Each line below from the one containing "white dice: 0 -> 1" through the one containing "pink pencil: 0 -> 2" should be output exactly as it stands, and no other line should appear.

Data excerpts
########################################

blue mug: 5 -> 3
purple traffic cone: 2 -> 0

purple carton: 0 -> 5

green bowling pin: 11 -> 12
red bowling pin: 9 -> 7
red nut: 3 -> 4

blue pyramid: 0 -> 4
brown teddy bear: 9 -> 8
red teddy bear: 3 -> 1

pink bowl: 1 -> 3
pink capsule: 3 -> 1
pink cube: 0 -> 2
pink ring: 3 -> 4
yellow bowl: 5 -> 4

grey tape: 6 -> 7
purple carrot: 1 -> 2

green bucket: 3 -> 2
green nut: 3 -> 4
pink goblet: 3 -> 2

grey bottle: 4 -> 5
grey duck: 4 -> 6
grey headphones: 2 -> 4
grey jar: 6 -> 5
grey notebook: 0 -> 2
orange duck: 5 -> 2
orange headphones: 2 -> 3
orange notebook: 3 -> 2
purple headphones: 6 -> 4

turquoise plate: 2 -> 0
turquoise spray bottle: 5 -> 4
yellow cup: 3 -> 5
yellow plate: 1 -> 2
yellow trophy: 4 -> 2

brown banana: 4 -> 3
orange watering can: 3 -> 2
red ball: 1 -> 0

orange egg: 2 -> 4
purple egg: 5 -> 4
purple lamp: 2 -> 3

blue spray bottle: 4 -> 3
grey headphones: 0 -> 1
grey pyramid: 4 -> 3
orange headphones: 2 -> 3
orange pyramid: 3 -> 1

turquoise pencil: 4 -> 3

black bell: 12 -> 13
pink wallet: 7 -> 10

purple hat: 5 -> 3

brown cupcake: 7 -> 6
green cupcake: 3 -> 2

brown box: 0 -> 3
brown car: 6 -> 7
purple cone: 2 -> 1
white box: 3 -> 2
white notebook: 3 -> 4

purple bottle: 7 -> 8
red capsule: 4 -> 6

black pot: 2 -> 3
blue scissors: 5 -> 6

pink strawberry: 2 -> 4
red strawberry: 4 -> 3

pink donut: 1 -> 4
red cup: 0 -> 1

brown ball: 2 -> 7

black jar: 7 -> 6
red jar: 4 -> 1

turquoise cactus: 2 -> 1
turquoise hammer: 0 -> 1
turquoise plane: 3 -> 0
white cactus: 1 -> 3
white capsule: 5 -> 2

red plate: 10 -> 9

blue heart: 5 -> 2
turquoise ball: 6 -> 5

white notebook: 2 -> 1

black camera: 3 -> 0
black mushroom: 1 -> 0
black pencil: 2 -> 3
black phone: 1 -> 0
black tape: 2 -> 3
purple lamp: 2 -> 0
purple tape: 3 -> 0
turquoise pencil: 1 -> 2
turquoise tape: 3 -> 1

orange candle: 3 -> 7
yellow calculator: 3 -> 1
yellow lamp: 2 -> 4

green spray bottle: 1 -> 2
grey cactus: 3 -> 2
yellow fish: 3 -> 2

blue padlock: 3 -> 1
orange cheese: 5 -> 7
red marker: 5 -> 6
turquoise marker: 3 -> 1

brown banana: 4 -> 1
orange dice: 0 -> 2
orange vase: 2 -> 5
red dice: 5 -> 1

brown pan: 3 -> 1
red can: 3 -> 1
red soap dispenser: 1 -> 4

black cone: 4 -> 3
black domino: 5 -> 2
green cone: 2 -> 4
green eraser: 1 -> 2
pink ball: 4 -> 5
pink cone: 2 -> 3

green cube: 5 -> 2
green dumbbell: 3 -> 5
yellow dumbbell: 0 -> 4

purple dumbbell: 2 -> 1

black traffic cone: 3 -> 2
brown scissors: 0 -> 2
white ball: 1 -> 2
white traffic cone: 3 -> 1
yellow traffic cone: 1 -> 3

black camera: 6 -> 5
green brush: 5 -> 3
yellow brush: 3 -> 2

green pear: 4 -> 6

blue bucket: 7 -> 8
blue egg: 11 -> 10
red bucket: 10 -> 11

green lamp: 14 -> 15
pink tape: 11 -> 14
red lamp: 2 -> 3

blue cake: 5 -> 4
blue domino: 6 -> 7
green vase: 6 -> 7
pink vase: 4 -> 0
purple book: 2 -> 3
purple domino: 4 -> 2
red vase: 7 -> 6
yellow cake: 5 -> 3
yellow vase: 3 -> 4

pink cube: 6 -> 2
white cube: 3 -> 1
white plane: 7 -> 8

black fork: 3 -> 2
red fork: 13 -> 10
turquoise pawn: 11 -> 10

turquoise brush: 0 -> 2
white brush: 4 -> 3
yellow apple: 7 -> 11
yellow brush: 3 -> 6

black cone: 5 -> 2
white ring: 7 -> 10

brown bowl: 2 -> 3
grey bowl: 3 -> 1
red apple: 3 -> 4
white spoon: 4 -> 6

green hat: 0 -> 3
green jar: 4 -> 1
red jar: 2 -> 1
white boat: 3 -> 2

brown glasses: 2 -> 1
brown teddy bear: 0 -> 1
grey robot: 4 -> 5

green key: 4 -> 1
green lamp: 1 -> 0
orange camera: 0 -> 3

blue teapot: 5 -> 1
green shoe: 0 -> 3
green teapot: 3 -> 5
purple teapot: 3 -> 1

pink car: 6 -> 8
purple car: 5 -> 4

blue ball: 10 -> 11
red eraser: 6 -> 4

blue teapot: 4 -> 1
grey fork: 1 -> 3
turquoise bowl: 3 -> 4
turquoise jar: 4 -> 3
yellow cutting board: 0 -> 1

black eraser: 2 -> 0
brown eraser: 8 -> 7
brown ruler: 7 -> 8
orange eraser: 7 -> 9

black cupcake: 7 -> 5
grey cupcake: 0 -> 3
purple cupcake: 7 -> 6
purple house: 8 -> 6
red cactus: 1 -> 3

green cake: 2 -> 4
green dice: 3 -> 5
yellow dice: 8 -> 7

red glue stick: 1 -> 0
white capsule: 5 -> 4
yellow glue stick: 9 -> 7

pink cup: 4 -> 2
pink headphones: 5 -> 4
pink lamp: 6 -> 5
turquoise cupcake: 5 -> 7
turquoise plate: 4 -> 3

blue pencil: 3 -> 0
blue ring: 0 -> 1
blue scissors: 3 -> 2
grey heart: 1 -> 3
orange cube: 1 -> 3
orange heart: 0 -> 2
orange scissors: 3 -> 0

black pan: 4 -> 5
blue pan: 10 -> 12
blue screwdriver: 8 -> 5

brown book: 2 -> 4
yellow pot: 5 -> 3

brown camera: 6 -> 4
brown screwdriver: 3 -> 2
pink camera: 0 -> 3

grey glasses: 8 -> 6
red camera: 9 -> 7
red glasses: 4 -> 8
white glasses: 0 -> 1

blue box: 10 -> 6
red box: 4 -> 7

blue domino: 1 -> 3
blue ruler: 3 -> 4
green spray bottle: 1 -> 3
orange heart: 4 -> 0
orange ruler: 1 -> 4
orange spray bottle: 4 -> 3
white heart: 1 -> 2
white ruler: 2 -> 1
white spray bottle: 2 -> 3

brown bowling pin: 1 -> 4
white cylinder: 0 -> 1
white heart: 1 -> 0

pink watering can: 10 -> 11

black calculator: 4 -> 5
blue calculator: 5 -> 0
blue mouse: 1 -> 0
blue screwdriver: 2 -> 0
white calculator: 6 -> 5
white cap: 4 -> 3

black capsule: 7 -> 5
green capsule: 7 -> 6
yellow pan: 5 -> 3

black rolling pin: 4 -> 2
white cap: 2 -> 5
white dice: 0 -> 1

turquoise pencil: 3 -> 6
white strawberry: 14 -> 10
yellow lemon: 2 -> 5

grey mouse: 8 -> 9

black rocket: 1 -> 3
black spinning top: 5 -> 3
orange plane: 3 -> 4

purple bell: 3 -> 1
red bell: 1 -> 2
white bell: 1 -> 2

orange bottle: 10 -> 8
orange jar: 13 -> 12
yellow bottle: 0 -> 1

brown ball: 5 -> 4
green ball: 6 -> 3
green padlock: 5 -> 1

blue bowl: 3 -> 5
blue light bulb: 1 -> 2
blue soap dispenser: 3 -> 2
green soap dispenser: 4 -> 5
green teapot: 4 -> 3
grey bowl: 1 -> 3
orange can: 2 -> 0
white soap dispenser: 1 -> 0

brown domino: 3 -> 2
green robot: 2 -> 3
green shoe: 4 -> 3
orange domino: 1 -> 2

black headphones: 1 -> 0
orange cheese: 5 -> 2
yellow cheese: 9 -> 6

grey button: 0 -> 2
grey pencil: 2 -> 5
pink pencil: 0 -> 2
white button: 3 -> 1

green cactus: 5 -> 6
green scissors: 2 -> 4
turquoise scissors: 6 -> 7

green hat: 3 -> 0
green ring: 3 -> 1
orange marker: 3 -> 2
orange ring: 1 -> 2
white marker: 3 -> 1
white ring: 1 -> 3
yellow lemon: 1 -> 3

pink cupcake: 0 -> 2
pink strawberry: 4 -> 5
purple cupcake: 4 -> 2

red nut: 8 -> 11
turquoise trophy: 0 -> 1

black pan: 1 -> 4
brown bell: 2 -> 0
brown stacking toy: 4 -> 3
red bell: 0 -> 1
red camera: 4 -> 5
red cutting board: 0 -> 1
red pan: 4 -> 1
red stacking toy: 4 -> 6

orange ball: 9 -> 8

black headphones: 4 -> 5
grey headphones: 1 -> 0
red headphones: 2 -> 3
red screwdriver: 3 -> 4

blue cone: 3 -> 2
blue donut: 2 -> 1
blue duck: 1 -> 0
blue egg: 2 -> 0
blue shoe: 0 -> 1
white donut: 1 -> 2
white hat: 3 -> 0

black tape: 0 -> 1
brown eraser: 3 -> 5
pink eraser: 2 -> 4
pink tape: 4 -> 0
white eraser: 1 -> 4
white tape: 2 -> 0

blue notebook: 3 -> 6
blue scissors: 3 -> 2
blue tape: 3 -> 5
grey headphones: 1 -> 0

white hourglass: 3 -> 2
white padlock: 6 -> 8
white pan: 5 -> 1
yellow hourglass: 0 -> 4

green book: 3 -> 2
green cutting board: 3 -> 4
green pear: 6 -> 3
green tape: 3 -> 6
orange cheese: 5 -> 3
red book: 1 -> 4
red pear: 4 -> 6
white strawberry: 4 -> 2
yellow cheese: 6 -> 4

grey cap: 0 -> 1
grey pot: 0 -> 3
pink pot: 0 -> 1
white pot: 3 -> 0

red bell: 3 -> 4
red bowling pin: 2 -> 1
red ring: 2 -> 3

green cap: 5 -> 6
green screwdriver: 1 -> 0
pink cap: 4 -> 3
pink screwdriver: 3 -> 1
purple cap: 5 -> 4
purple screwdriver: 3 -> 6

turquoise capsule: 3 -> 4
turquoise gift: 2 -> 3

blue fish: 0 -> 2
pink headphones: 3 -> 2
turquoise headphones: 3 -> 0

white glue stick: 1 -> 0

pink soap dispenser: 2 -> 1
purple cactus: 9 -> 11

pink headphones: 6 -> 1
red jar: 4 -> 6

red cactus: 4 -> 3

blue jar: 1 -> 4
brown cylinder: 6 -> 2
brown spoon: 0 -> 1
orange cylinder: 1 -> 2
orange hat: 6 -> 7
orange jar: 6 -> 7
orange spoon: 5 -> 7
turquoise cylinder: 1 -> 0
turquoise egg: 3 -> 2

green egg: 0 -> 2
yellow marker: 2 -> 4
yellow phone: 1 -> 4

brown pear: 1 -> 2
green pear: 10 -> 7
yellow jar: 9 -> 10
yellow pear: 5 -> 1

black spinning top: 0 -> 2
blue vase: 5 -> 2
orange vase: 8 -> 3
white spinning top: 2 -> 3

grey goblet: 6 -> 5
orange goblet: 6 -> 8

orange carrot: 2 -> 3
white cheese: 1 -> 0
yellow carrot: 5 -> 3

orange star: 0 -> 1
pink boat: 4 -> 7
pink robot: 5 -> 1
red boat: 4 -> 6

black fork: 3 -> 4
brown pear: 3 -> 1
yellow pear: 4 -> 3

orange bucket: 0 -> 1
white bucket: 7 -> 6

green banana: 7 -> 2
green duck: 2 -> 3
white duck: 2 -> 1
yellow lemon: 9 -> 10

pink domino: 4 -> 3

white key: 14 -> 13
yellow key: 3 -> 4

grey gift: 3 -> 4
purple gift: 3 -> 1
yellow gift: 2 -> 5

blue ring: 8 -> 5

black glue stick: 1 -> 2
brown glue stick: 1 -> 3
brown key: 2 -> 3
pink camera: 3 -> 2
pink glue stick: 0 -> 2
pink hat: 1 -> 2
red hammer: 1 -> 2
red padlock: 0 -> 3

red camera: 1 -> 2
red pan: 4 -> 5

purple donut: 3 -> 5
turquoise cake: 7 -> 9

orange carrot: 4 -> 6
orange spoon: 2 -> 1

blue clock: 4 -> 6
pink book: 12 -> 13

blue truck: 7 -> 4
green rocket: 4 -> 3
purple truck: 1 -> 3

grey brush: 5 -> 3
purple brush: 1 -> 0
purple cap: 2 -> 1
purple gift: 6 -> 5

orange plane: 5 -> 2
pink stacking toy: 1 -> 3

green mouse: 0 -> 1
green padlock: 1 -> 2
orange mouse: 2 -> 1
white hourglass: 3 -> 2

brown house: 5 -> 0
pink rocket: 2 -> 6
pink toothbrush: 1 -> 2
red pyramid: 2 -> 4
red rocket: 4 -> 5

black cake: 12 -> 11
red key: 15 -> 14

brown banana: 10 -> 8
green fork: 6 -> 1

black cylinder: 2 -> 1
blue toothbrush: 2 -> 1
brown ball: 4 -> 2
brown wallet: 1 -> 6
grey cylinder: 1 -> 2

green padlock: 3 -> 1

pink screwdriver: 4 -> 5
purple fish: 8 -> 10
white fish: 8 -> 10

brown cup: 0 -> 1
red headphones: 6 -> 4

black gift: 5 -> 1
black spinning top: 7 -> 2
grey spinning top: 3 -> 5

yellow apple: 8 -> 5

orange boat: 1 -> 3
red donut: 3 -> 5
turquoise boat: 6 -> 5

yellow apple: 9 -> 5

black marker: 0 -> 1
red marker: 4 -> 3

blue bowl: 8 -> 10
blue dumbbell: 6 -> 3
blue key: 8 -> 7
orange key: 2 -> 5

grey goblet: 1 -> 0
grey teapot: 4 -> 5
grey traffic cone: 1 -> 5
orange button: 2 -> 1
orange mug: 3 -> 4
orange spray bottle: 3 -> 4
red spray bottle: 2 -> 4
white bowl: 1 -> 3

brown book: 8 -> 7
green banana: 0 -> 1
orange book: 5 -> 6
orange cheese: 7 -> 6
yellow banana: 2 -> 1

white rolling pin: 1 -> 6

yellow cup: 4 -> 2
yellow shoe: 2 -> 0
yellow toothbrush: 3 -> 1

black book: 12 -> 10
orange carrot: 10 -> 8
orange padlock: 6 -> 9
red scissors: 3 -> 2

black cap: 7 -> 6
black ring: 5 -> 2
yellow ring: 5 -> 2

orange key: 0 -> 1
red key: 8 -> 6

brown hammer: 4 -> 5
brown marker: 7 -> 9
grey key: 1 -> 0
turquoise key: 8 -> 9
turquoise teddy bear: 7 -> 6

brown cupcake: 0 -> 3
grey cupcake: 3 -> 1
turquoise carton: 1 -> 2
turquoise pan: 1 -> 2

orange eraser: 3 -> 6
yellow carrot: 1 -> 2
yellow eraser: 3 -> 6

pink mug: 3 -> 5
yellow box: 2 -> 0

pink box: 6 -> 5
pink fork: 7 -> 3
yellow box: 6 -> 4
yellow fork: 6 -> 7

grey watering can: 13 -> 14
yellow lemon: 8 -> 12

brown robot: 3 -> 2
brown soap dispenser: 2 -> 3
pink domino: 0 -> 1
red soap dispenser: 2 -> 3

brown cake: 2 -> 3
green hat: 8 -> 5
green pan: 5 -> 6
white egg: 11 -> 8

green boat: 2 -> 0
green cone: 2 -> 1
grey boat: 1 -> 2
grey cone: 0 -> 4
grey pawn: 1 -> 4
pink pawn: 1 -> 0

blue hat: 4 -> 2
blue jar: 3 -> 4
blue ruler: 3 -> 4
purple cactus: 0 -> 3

########################################

Solved problem:
white dice: 0 -> 1

turquoise pencil: 3 -> 6
white strawberry: 14 -> 10
yellow lemon: 2 -> 5

grey mouse: 8 -> 9

black rocket: 1 -> 3
black spinning top: 5 -> 3
orange plane: 3 -> 4

purple bell: 3 -> 1
red bell: 1 -> 2
white bell: 1 -> 2

orange bottle: 10 -> 8
orange jar: 13 -> 12
yellow bottle: 0 -> 1

brown ball: 5 -> 4
green ball: 6 -> 3
green padlock: 5 -> 1

blue bowl: 3 -> 5
blue light bulb: 1 -> 2
blue soap dispenser: 3 -> 2
green soap dispenser: 4 -> 5
green teapot: 4 -> 3
grey bowl: 1 -> 3
orange can: 2 -> 0
white soap dispenser: 1 -> 0

brown domino: 3 -> 2
green robot: 2 -> 3
green shoe: 4 -> 3
orange domino: 1 -> 2

black headphones: 1 -> 0
orange cheese: 5 -> 2
yellow cheese: 9 -> 6

grey button: 0 -> 2
grey pencil: 2 -> 5
pink pencil: 0 -> 2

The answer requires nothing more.